What the task requires:
In the material below, the lines from the one containing "Widgets: [607,352,666,399] ->" through the one containing "Payroll: [773,462,832,521] ->" are to be given again exactly, ends included, and no others.

Provided data:
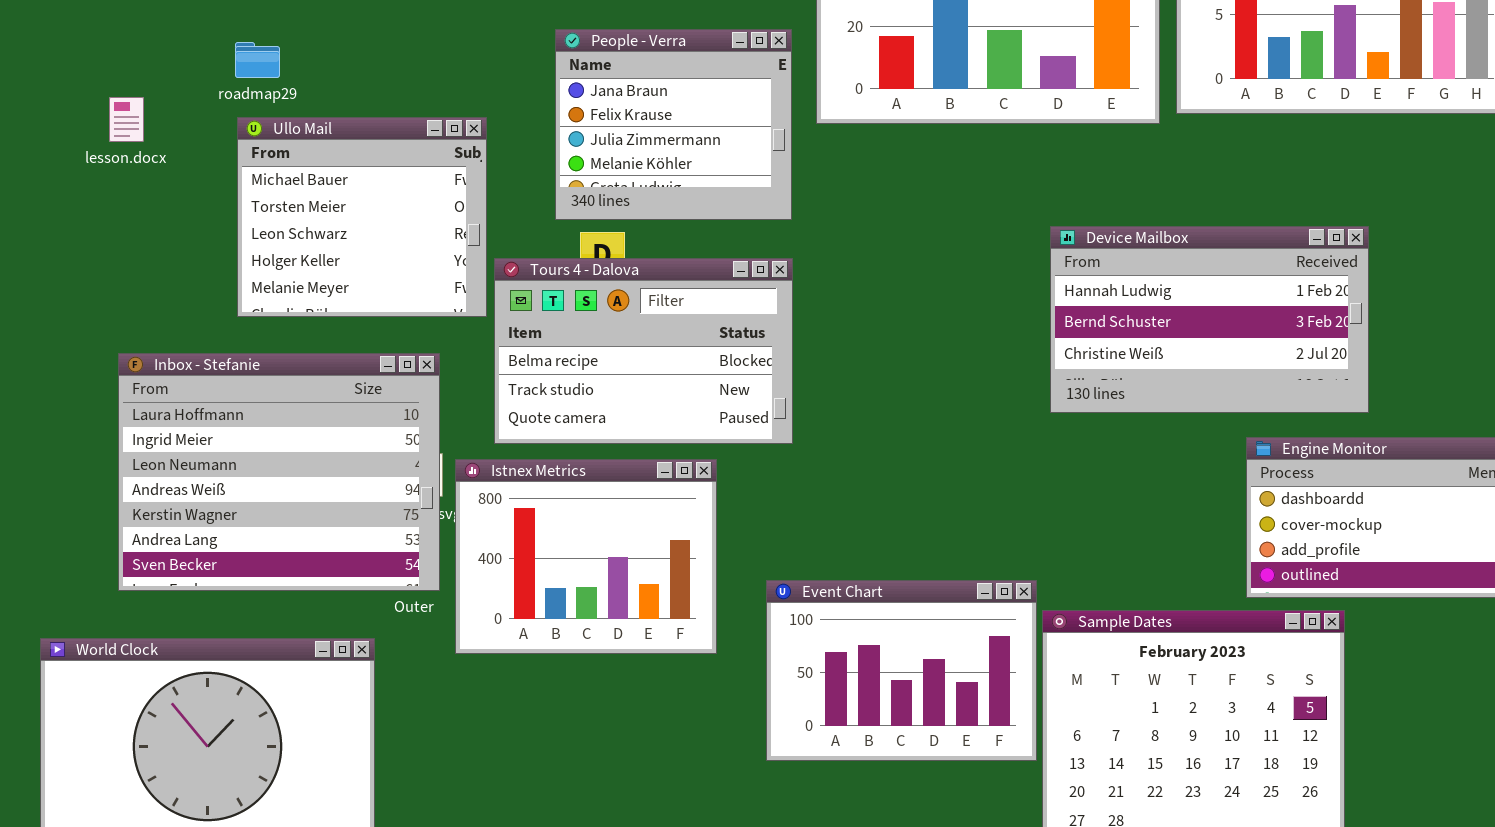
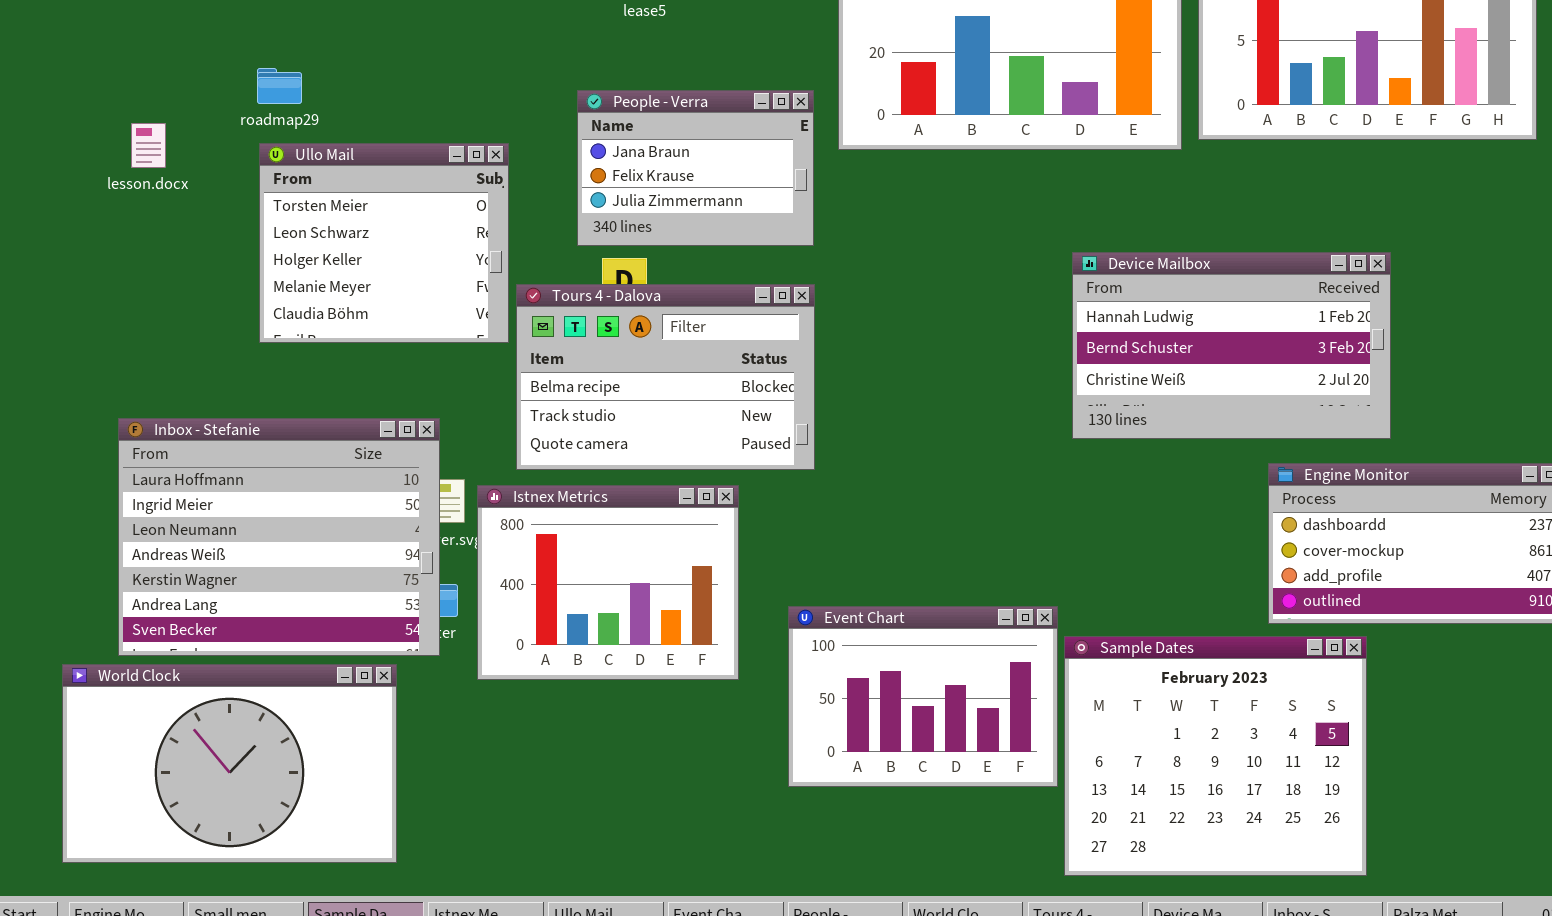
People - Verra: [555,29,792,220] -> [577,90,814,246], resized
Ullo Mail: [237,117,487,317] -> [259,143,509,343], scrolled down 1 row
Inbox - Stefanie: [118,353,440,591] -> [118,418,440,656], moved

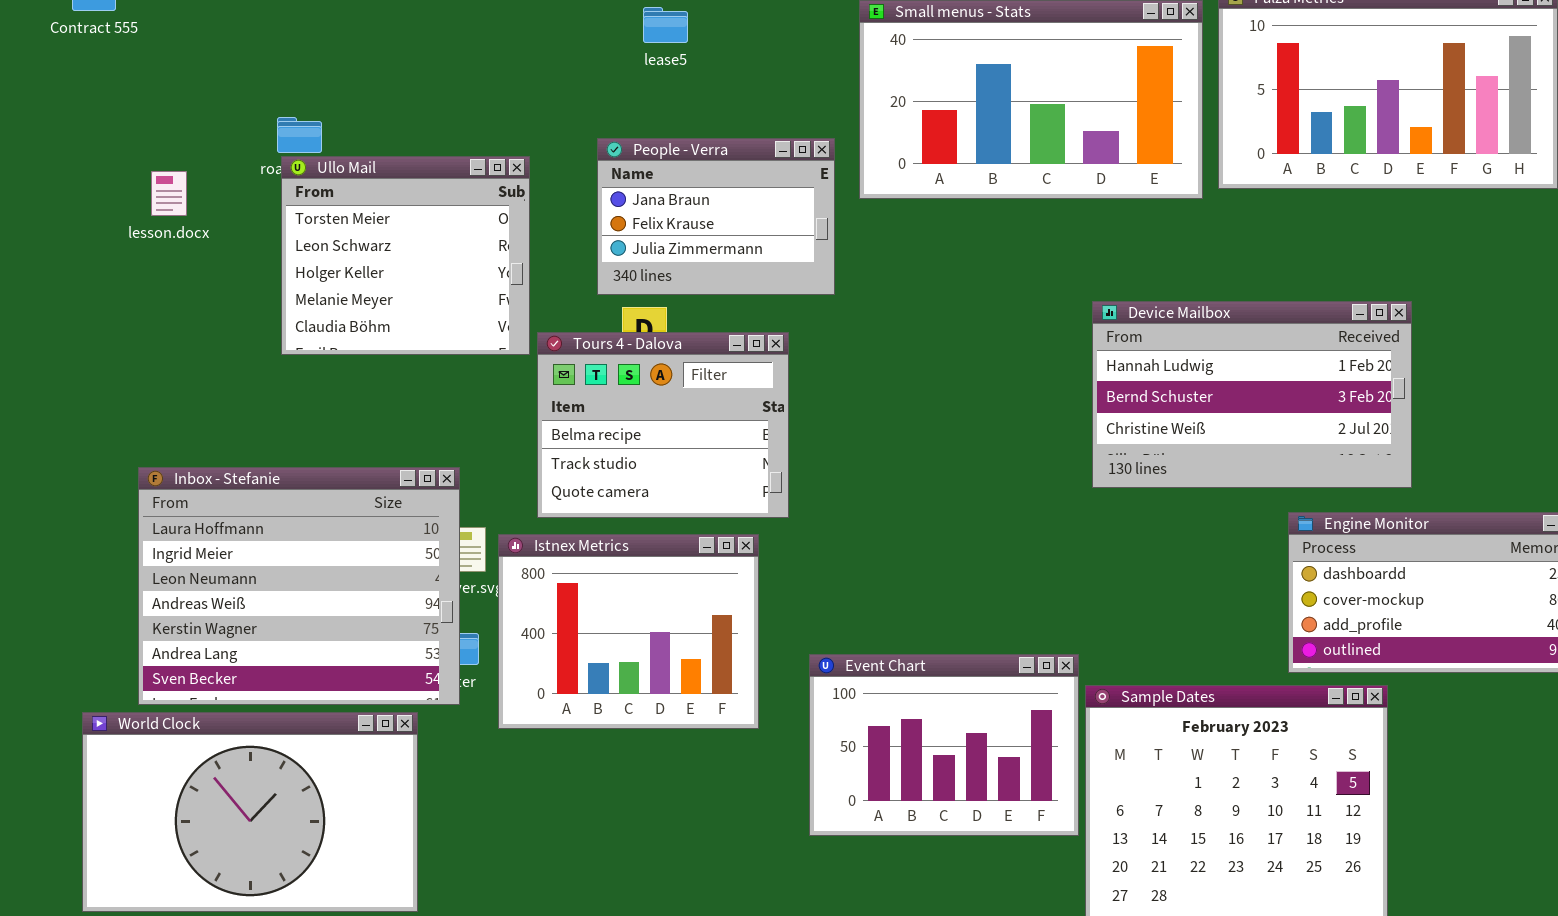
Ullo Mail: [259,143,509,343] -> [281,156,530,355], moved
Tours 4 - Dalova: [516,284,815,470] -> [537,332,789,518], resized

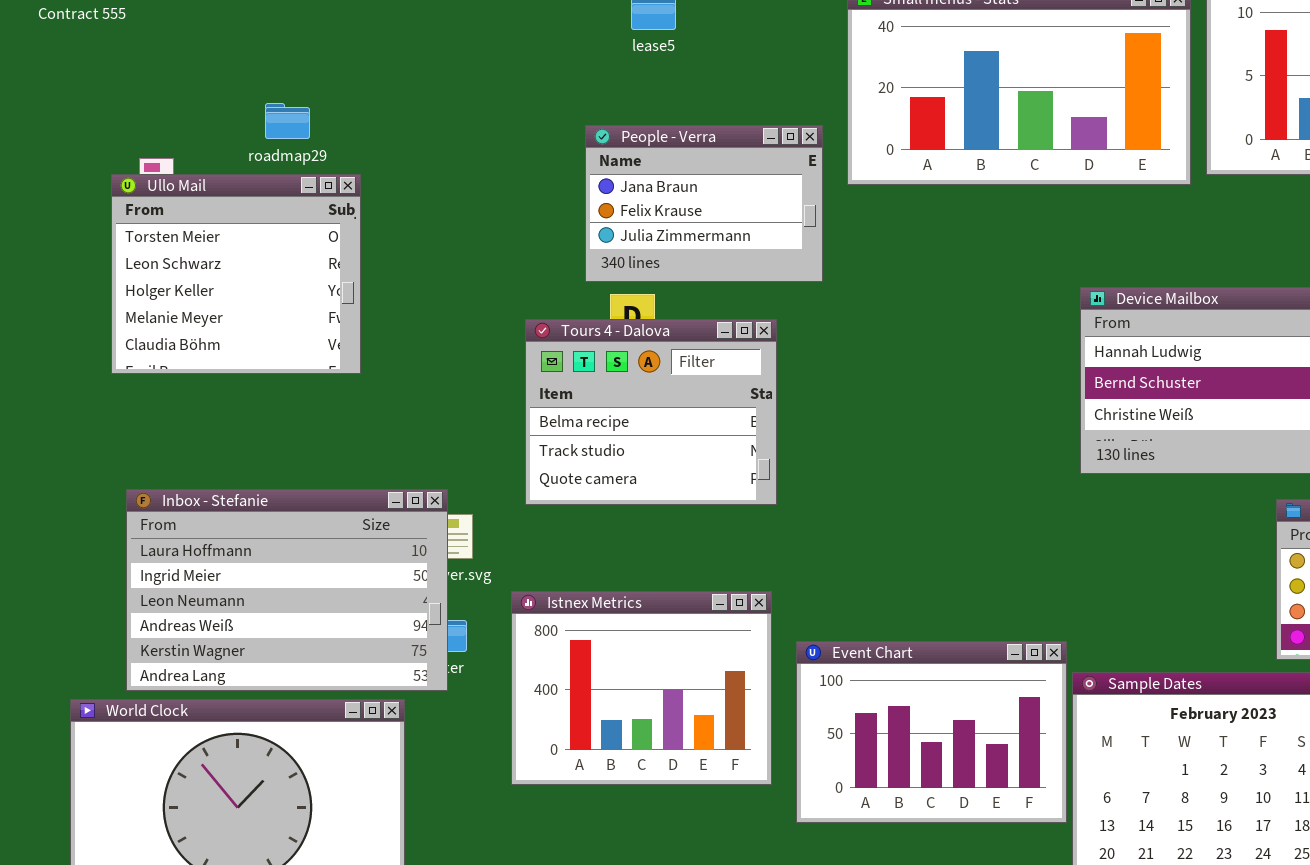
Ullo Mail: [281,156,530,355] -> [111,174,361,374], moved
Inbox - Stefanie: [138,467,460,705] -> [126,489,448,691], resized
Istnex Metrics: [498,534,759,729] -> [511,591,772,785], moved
...
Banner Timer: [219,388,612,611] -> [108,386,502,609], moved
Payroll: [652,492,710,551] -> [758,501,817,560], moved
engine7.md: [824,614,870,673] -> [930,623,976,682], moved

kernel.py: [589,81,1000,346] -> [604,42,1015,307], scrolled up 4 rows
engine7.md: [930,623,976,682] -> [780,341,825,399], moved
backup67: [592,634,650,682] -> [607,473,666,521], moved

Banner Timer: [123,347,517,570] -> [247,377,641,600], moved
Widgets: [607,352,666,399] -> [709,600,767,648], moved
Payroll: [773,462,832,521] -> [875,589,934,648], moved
* * *
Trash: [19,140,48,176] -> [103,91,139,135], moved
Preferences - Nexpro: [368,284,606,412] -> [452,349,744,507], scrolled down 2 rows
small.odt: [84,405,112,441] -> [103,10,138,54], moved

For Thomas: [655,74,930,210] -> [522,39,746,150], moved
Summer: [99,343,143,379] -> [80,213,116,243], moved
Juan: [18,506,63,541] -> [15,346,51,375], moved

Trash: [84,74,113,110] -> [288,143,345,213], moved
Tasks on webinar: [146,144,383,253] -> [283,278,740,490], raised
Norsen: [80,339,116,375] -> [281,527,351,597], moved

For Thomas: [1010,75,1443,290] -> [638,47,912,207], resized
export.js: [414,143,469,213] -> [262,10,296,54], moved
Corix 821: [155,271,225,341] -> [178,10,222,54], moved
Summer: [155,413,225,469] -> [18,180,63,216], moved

Result:
Widgets: [607,352,666,399] -> [709,600,767,648], moved
Payroll: [773,462,832,521] -> [875,589,934,648], moved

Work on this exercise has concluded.